::: Data :::

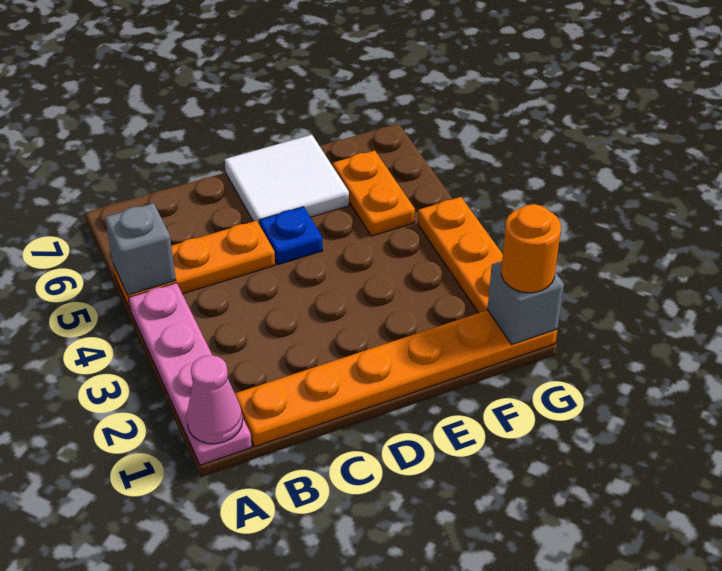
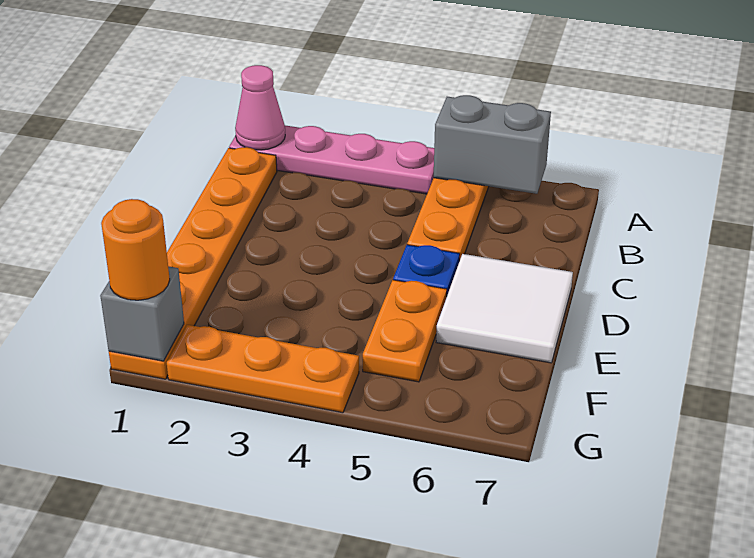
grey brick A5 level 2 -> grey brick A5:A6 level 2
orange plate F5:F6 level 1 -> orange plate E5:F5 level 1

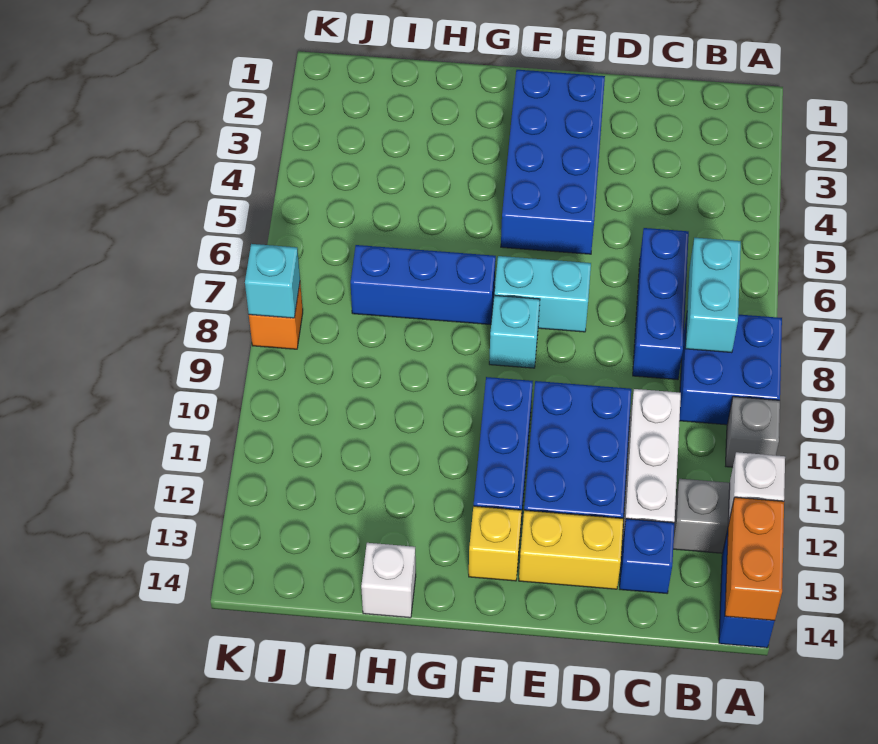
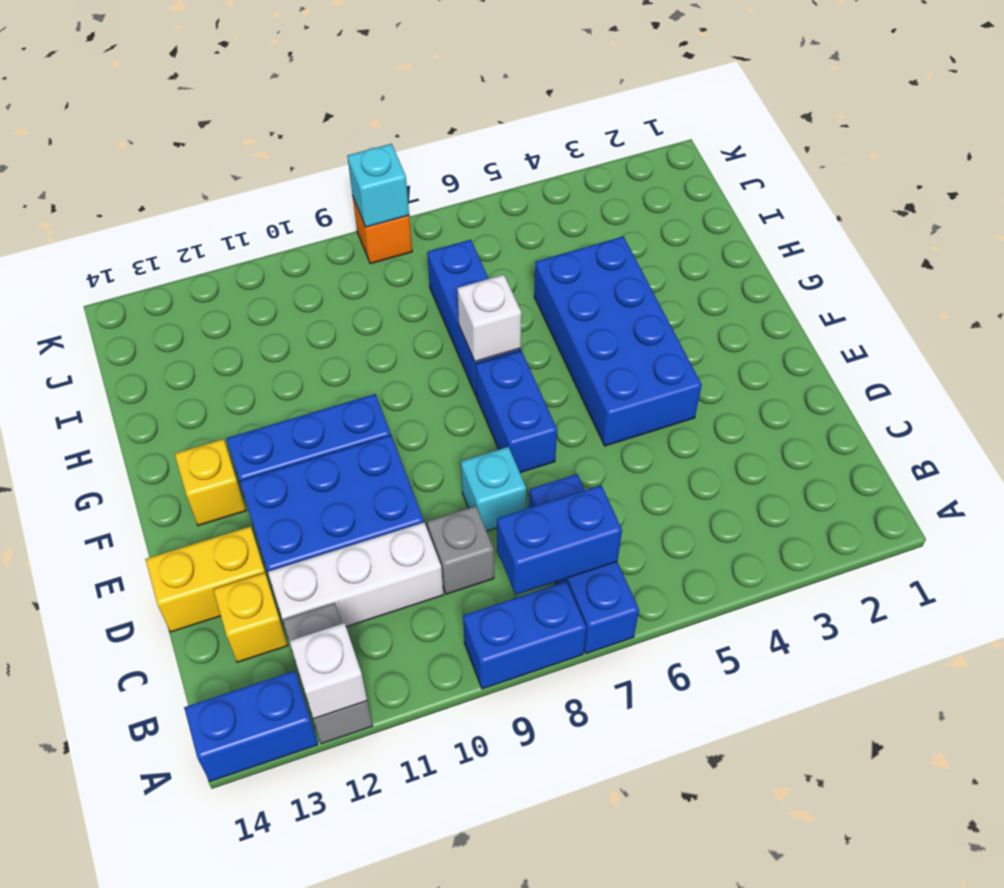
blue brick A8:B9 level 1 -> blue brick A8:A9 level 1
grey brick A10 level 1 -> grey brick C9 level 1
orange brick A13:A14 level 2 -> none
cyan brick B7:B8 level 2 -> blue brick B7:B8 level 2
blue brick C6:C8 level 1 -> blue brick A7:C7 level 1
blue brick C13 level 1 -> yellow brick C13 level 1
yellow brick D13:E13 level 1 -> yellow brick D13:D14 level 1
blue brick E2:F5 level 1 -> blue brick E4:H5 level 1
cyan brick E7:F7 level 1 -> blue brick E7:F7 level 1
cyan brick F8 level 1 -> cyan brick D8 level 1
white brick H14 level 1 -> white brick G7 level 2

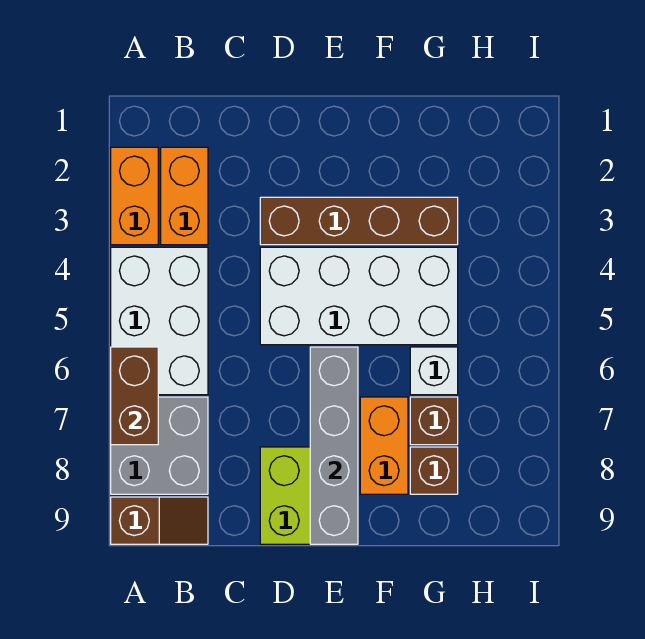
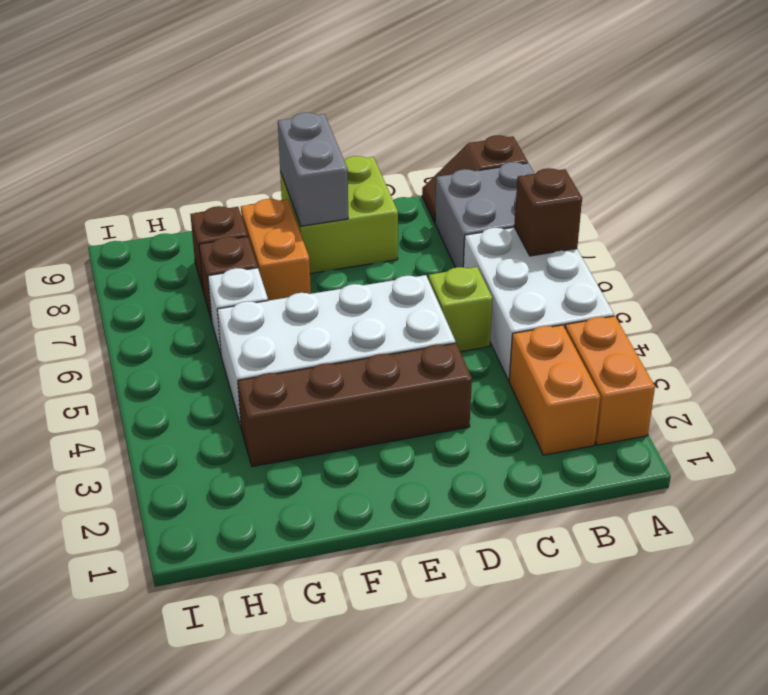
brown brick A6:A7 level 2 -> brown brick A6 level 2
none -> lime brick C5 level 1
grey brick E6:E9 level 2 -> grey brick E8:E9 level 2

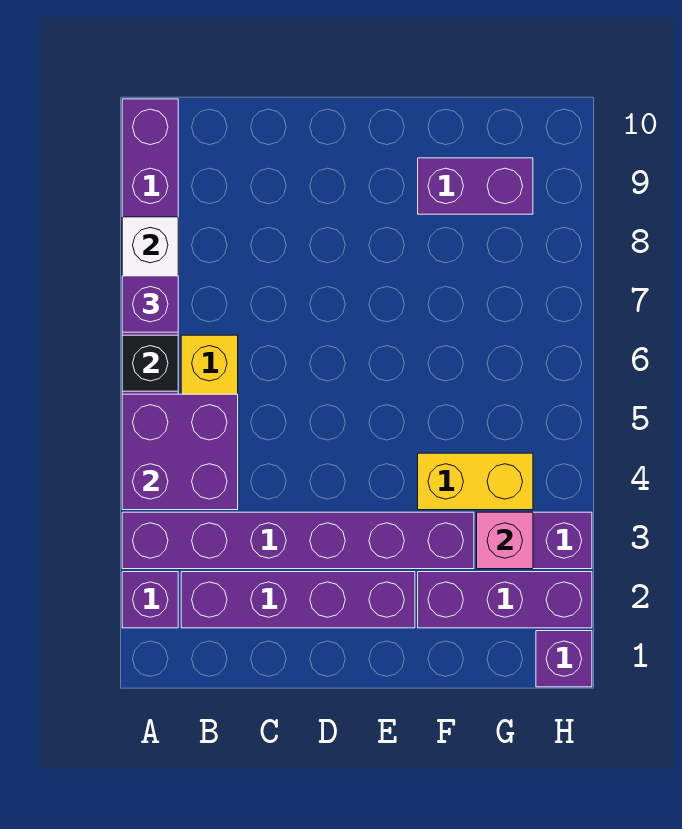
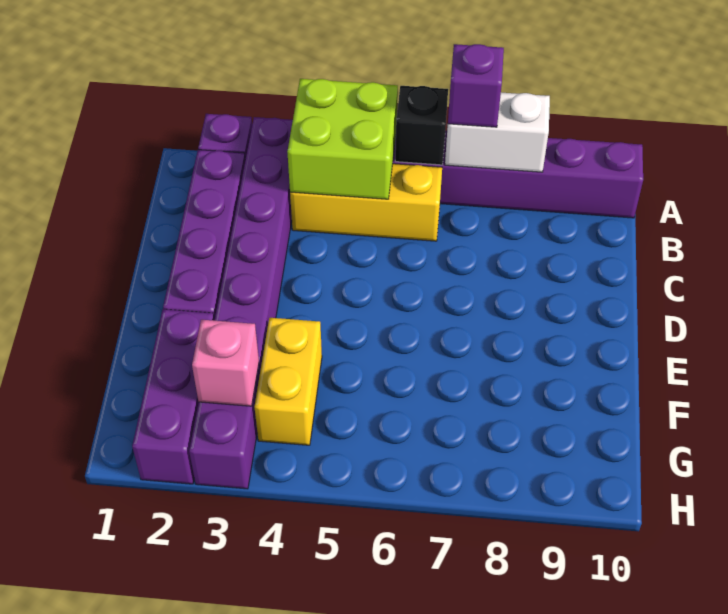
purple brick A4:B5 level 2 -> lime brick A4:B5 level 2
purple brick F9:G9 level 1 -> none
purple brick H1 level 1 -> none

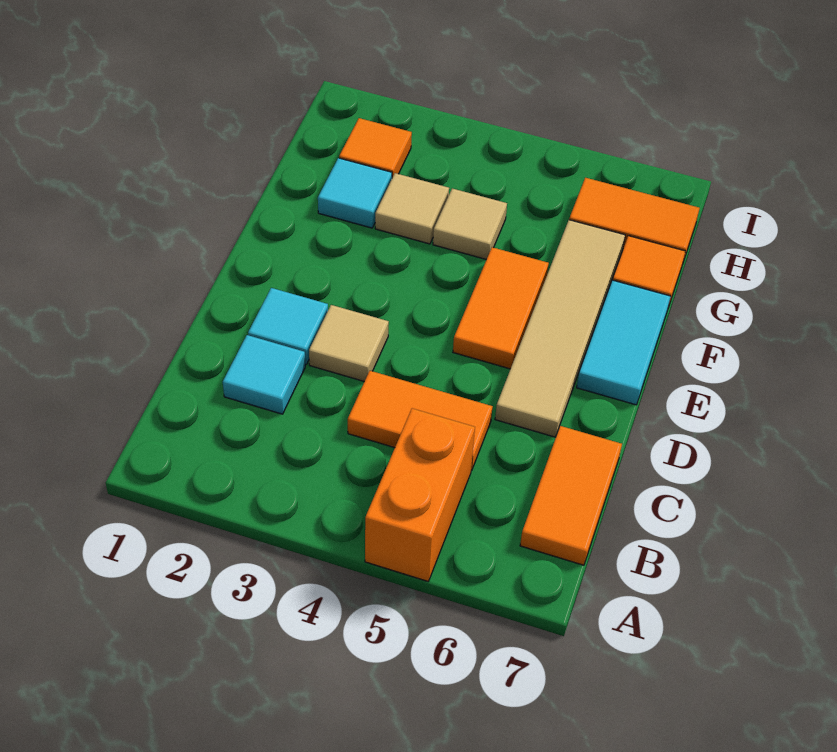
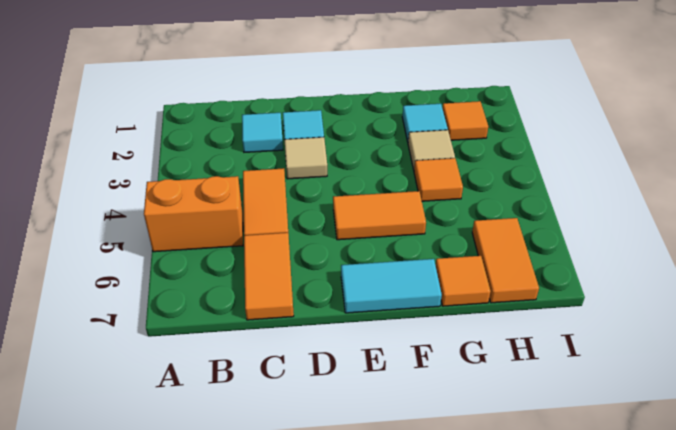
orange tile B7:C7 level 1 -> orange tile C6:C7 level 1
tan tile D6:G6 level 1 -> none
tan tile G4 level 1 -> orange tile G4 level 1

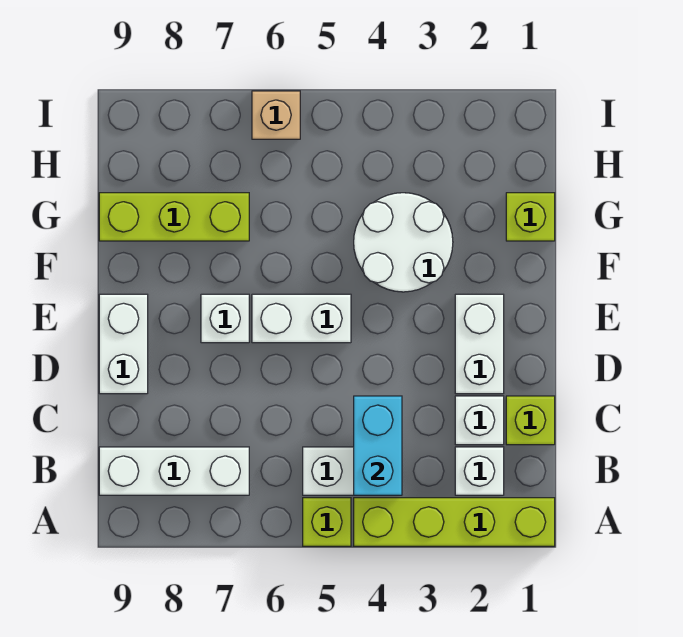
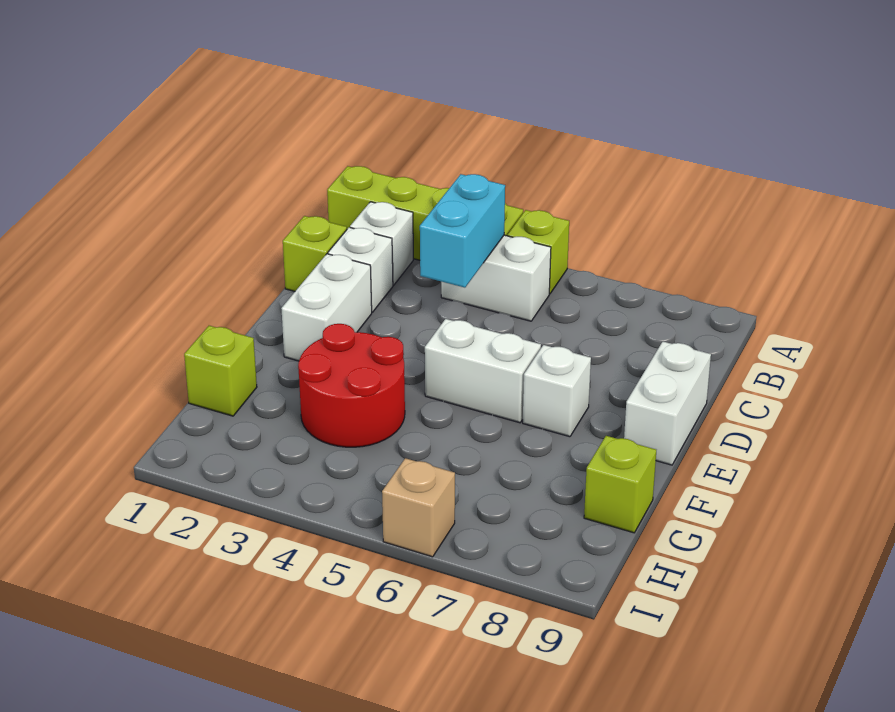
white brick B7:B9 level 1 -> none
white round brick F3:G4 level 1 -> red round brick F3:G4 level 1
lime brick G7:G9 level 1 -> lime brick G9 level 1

:::

Problem description: Only the pictures are to be left out; copy all the remaining material above exactly.

Output of the task:
grey brick A5 level 2 -> grey brick A5:A6 level 2
orange plate F5:F6 level 1 -> orange plate E5:F5 level 1

blue brick A8:B9 level 1 -> blue brick A8:A9 level 1
grey brick A10 level 1 -> grey brick C9 level 1
orange brick A13:A14 level 2 -> none
cyan brick B7:B8 level 2 -> blue brick B7:B8 level 2
blue brick C6:C8 level 1 -> blue brick A7:C7 level 1
blue brick C13 level 1 -> yellow brick C13 level 1
yellow brick D13:E13 level 1 -> yellow brick D13:D14 level 1
blue brick E2:F5 level 1 -> blue brick E4:H5 level 1
cyan brick E7:F7 level 1 -> blue brick E7:F7 level 1
cyan brick F8 level 1 -> cyan brick D8 level 1
white brick H14 level 1 -> white brick G7 level 2

brown brick A6:A7 level 2 -> brown brick A6 level 2
none -> lime brick C5 level 1
grey brick E6:E9 level 2 -> grey brick E8:E9 level 2

purple brick A4:B5 level 2 -> lime brick A4:B5 level 2
purple brick F9:G9 level 1 -> none
purple brick H1 level 1 -> none

orange tile B7:C7 level 1 -> orange tile C6:C7 level 1
tan tile D6:G6 level 1 -> none
tan tile G4 level 1 -> orange tile G4 level 1

white brick B7:B9 level 1 -> none
white round brick F3:G4 level 1 -> red round brick F3:G4 level 1
lime brick G7:G9 level 1 -> lime brick G9 level 1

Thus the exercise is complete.